=== About this exercise ===
Give back exactly the lines from the one holding "IC1 pin A: N_16 -> N_21" to the last line of the entries, both included, and nothing more.
____________
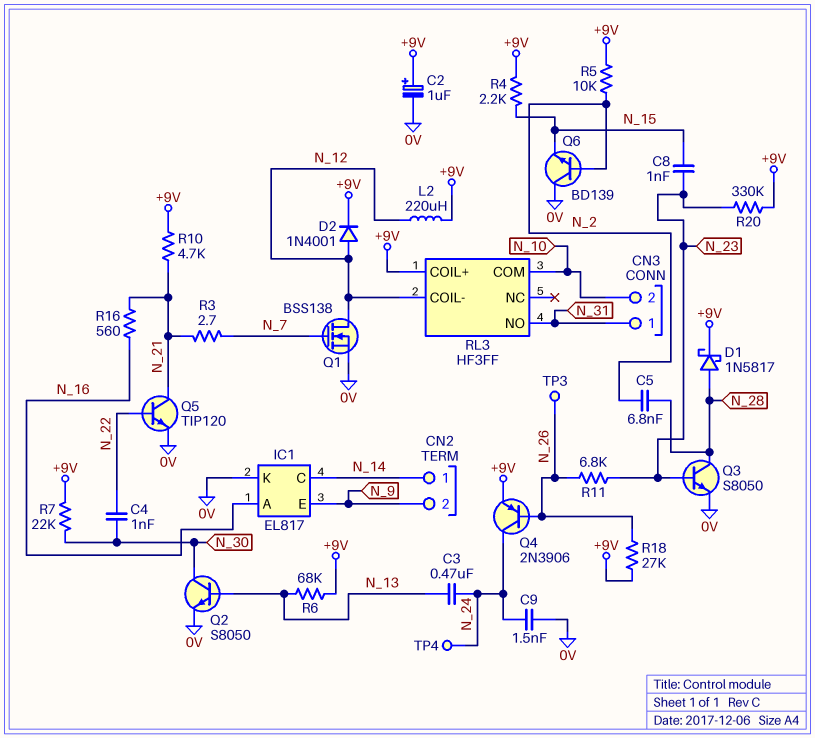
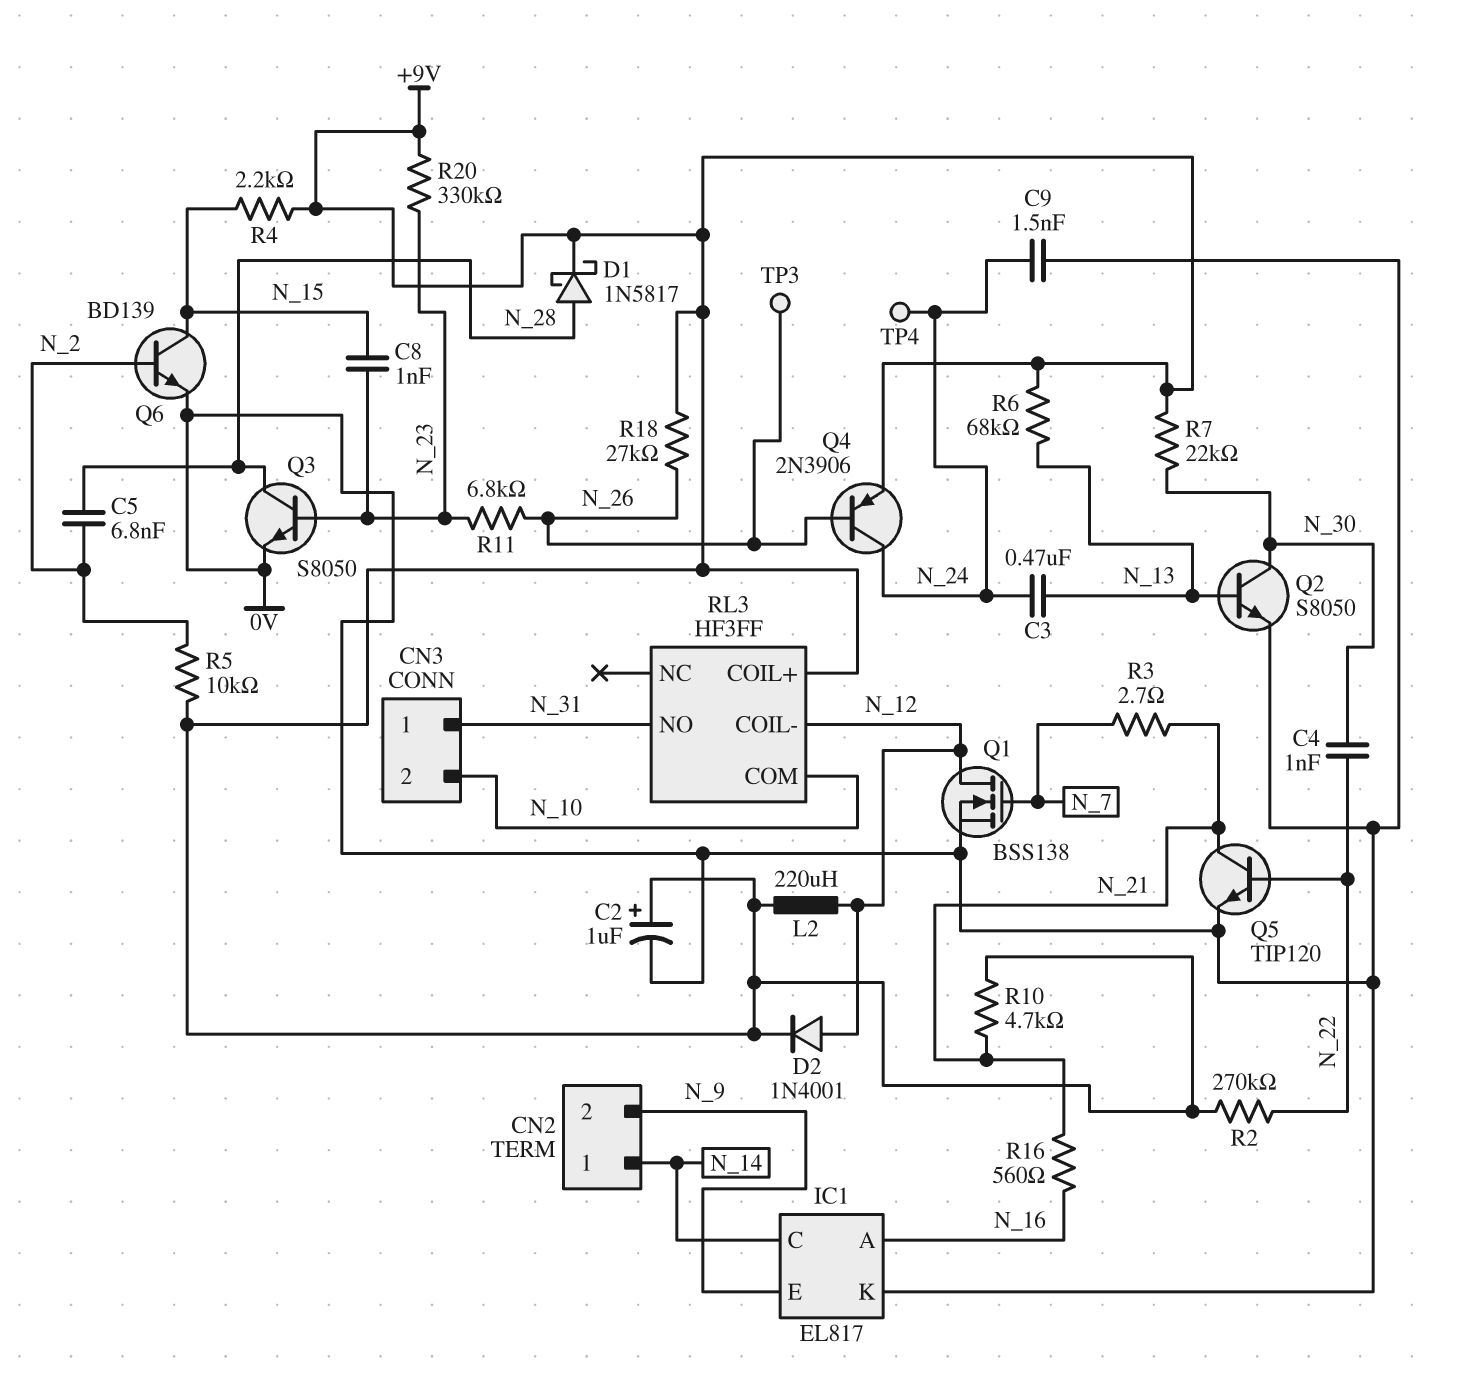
Q6: NPN BD139 (B N_2, C 0V, E N_15) -> NPN BD139 (B N_2, C N_15, E 0V)
R2: none -> 270k (+9V, N_22)

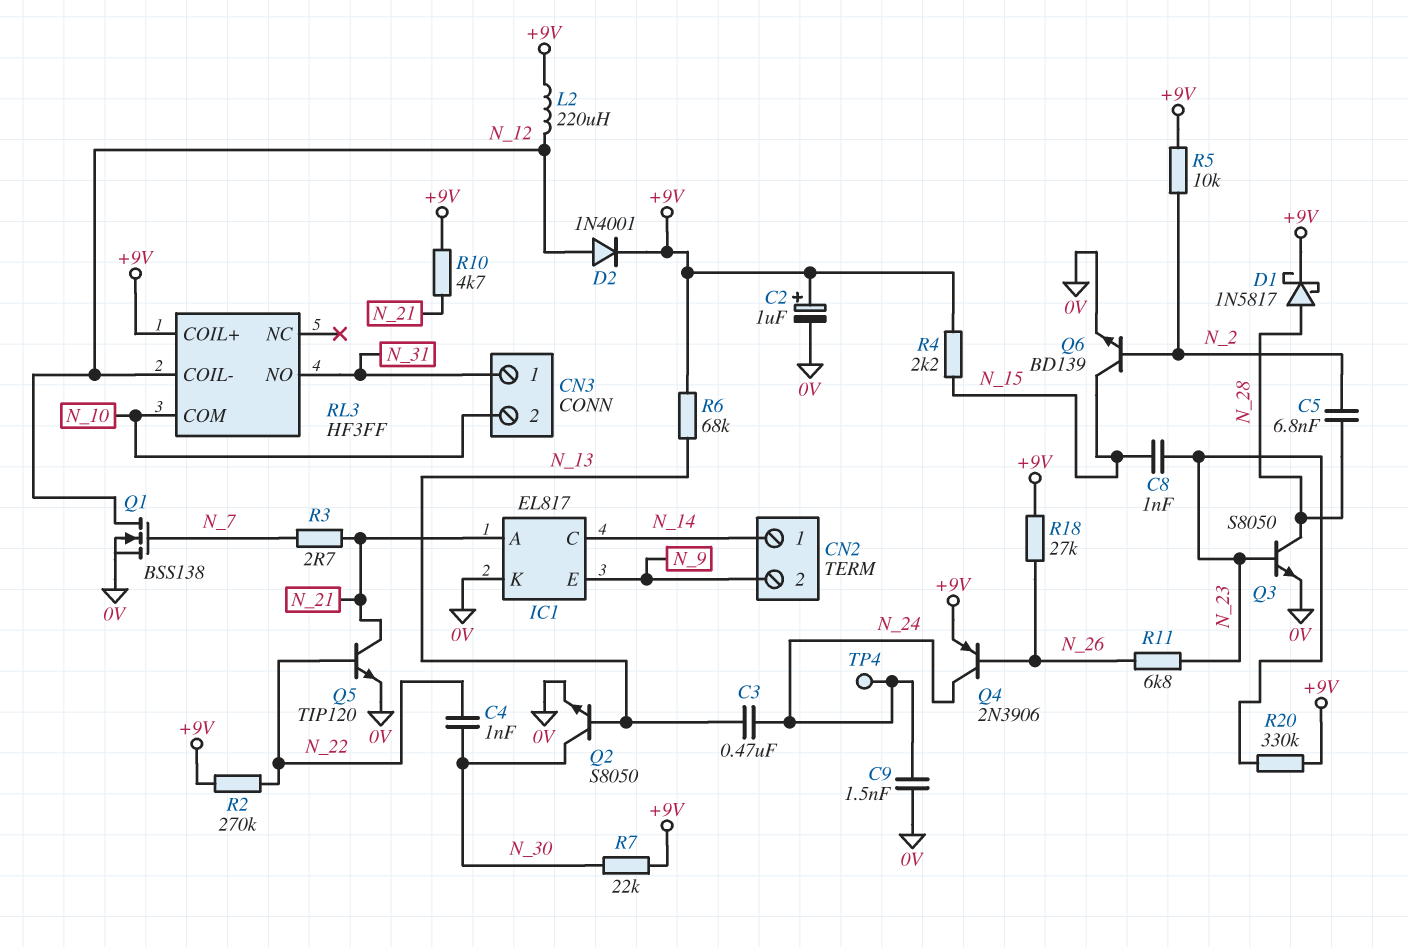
IC1 pin A: N_16 -> N_21
R16: 560 (N_16, N_21) -> none
TP3: test point (N_26) -> none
____________
=== Response below ===
IC1 pin A: N_16 -> N_21
R16: 560 (N_16, N_21) -> none
TP3: test point (N_26) -> none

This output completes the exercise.